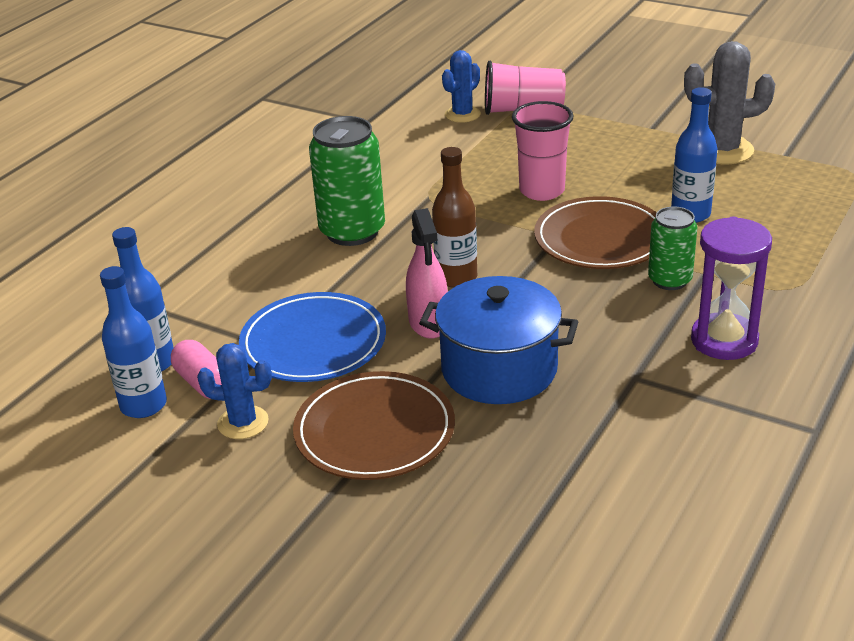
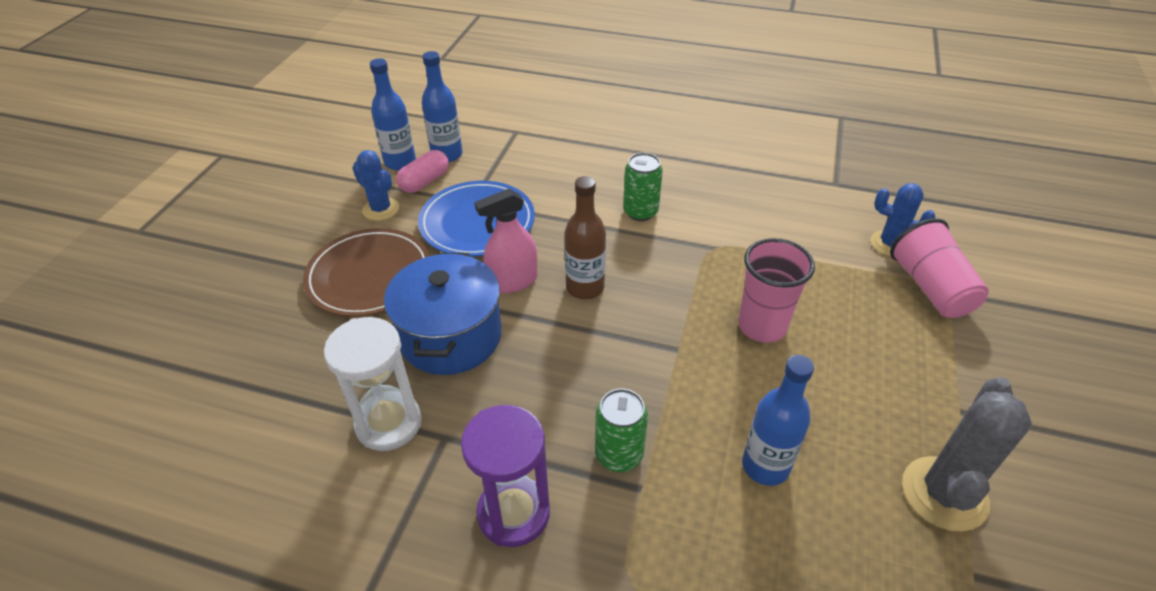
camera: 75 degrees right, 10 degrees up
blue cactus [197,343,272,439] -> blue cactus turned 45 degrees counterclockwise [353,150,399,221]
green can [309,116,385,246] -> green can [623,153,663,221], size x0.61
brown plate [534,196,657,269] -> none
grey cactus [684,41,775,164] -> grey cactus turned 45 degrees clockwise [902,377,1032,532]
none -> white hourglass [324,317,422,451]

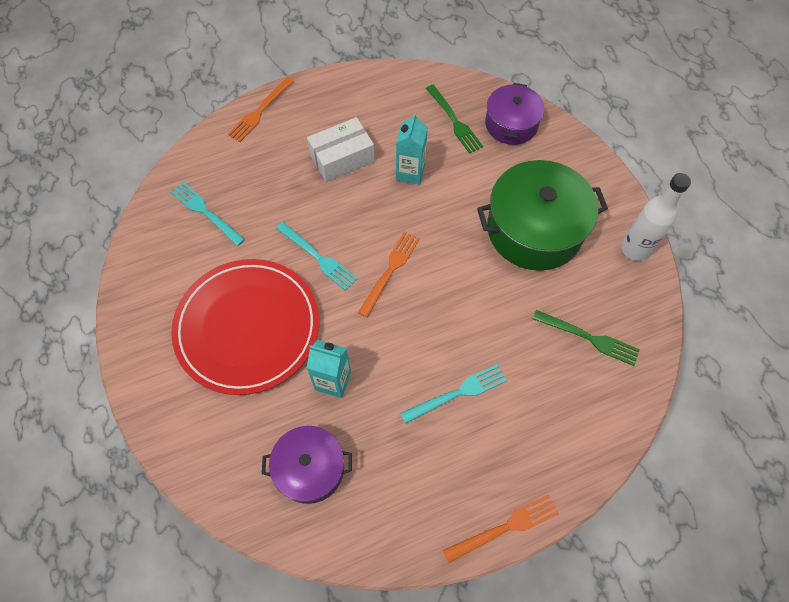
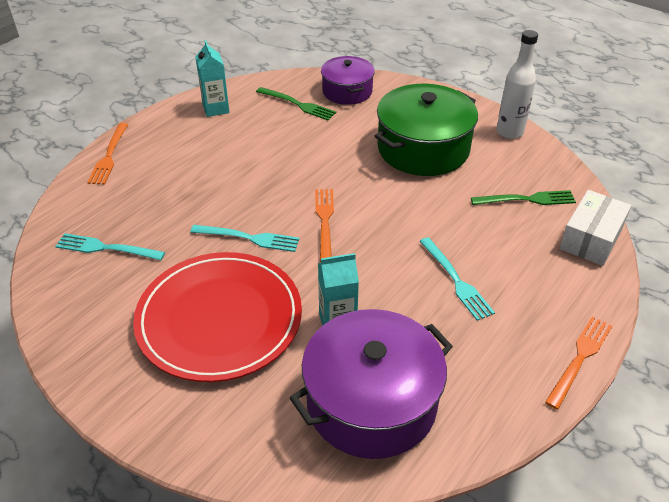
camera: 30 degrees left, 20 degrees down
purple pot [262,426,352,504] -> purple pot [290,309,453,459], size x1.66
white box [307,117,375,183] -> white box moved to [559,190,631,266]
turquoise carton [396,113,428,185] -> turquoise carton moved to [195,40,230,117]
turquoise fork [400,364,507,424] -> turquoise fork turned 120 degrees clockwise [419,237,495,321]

****

● What you have to do: List every line in the records above that contains the word "camera".

● Response:
camera: 75 degrees right, 10 degrees up
camera: 30 degrees left, 20 degrees down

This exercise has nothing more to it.